## TASK ITEM
Every line below from the one containing "(577, 198) = (178, 208): none -> black goblet" through the one containing "(684, 276) = (290, 161): pink" must be transcribed exactly. Omit all lines outside that stretch.

## Collected data
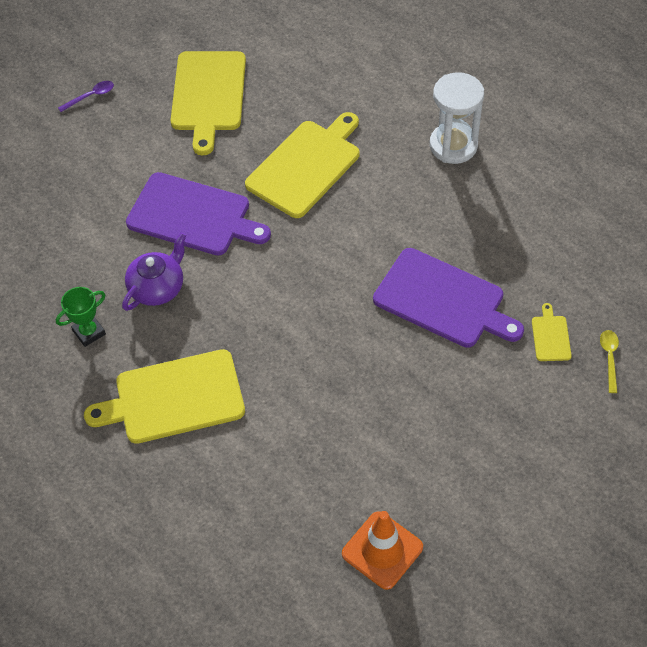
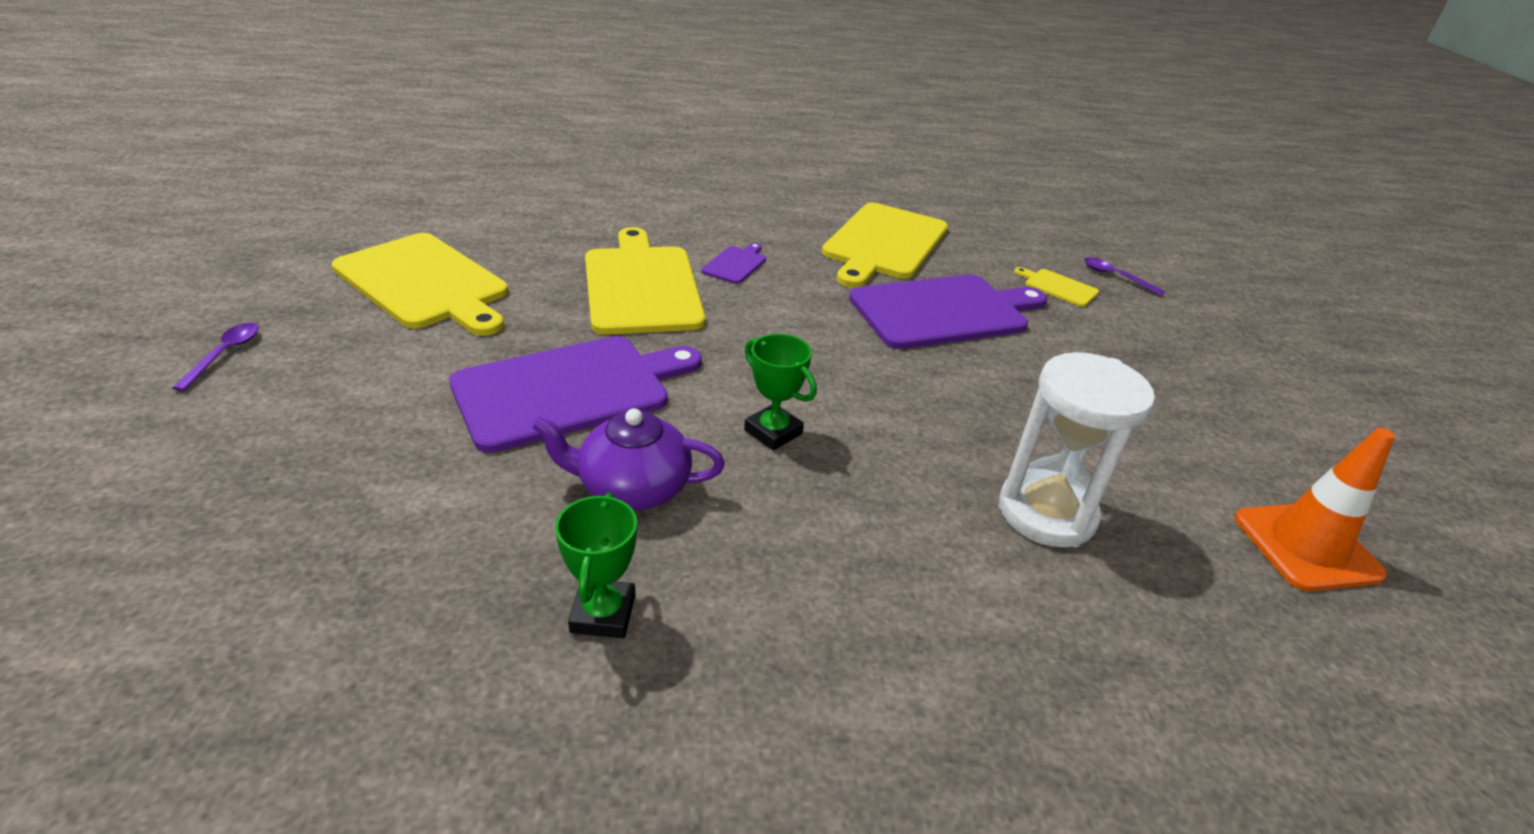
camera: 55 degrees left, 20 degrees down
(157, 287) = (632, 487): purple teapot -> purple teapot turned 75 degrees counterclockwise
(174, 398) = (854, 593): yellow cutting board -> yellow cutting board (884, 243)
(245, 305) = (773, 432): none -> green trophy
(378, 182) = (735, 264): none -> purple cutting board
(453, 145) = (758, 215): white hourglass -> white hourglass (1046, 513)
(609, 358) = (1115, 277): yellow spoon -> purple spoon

--

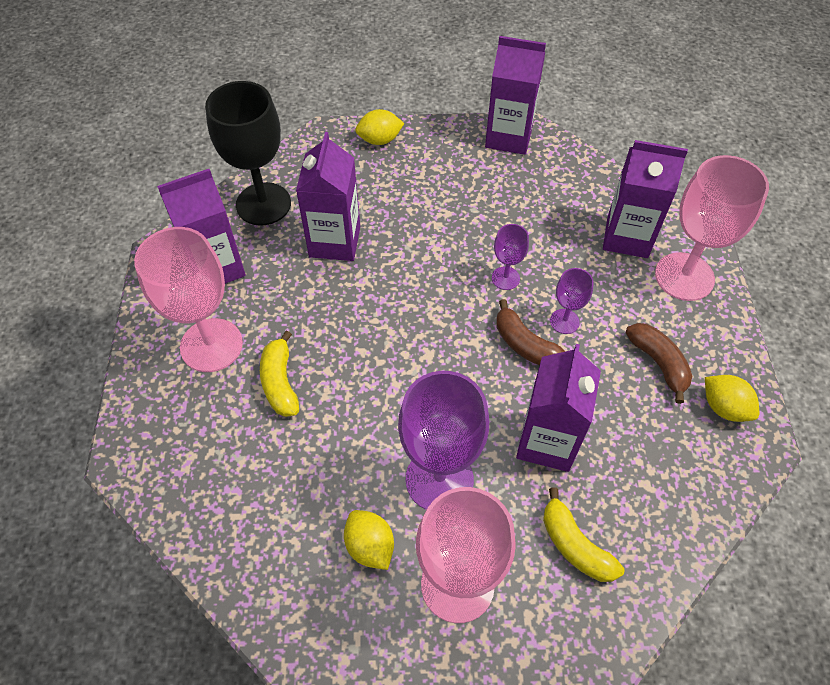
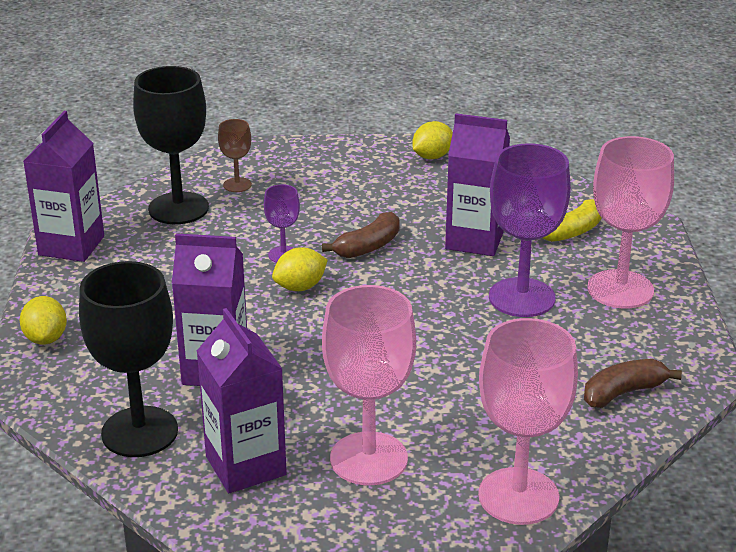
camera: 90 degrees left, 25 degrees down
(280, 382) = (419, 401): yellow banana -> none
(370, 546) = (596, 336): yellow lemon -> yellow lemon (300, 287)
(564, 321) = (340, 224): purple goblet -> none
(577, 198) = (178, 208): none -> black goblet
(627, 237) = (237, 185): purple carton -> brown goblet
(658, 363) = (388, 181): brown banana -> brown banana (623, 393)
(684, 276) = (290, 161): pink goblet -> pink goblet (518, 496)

--

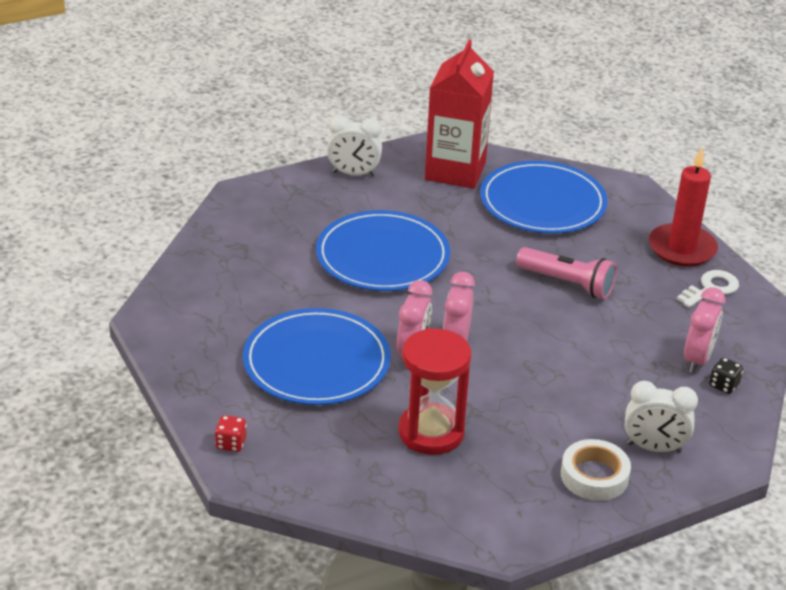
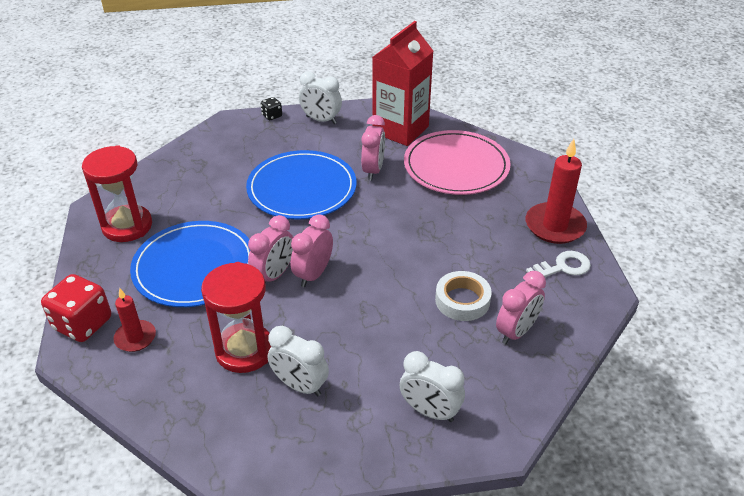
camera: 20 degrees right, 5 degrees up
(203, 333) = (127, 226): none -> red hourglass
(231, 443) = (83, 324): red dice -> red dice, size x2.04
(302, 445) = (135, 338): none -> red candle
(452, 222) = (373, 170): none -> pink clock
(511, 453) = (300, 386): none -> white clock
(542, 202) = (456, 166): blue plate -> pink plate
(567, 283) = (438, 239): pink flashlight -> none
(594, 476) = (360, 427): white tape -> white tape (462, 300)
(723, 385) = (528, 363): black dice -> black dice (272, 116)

## RESULT BELOW
(577, 198) = (178, 208): none -> black goblet
(627, 237) = (237, 185): purple carton -> brown goblet
(658, 363) = (388, 181): brown banana -> brown banana (623, 393)
(684, 276) = (290, 161): pink goblet -> pink goblet (518, 496)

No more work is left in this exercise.